Output the lines of the listing exactly, covering the stretch from the line containing "black ellipse: moved 2 px down" through the end of the listing, with both ends included and the pictures left out.

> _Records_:
>>>

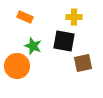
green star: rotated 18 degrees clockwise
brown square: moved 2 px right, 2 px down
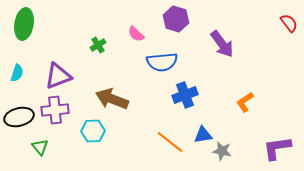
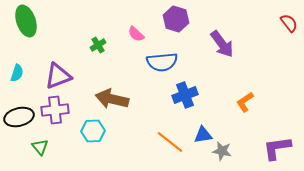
green ellipse: moved 2 px right, 3 px up; rotated 28 degrees counterclockwise
brown arrow: rotated 8 degrees counterclockwise
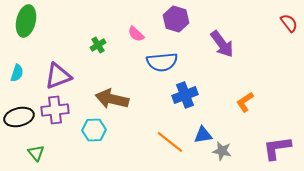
green ellipse: rotated 32 degrees clockwise
cyan hexagon: moved 1 px right, 1 px up
green triangle: moved 4 px left, 6 px down
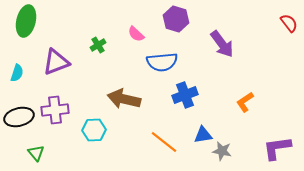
purple triangle: moved 2 px left, 14 px up
brown arrow: moved 12 px right
orange line: moved 6 px left
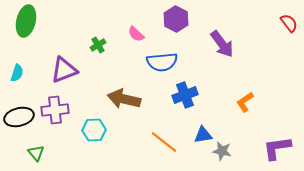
purple hexagon: rotated 10 degrees clockwise
purple triangle: moved 8 px right, 8 px down
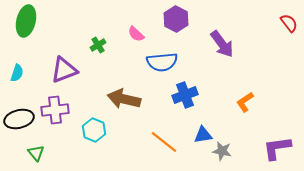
black ellipse: moved 2 px down
cyan hexagon: rotated 25 degrees clockwise
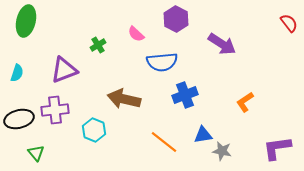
purple arrow: rotated 20 degrees counterclockwise
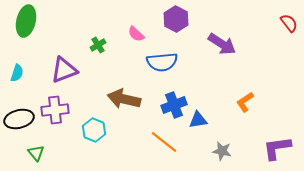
blue cross: moved 11 px left, 10 px down
blue triangle: moved 5 px left, 15 px up
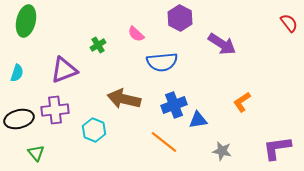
purple hexagon: moved 4 px right, 1 px up
orange L-shape: moved 3 px left
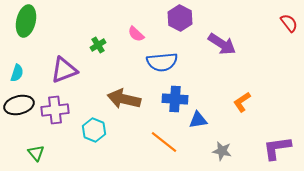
blue cross: moved 1 px right, 6 px up; rotated 25 degrees clockwise
black ellipse: moved 14 px up
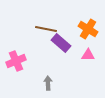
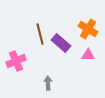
brown line: moved 6 px left, 5 px down; rotated 65 degrees clockwise
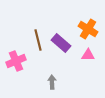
brown line: moved 2 px left, 6 px down
gray arrow: moved 4 px right, 1 px up
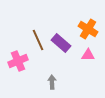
brown line: rotated 10 degrees counterclockwise
pink cross: moved 2 px right
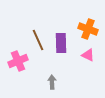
orange cross: rotated 12 degrees counterclockwise
purple rectangle: rotated 48 degrees clockwise
pink triangle: rotated 24 degrees clockwise
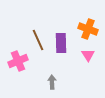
pink triangle: rotated 32 degrees clockwise
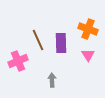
gray arrow: moved 2 px up
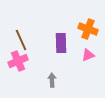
brown line: moved 17 px left
pink triangle: rotated 40 degrees clockwise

<<<

> _Answer to the problem_:
black ellipse: moved 2 px down
cyan hexagon: rotated 25 degrees clockwise
purple arrow: rotated 20 degrees counterclockwise
blue cross: moved 11 px left, 10 px down
blue triangle: moved 5 px left, 15 px up
purple hexagon: moved 4 px right, 1 px up
orange L-shape: moved 3 px left
blue cross: moved 1 px right, 6 px up; rotated 25 degrees clockwise
black ellipse: moved 14 px up
brown line: moved 6 px left, 5 px down; rotated 65 degrees clockwise
brown line: moved 2 px left, 6 px down
gray arrow: moved 4 px right, 1 px up
brown line: rotated 10 degrees counterclockwise
pink cross: moved 2 px right
orange cross: rotated 12 degrees counterclockwise
purple rectangle: rotated 48 degrees clockwise
pink triangle: rotated 24 degrees clockwise
pink triangle: rotated 32 degrees clockwise
gray arrow: moved 2 px up
brown line: moved 17 px left
pink triangle: rotated 40 degrees clockwise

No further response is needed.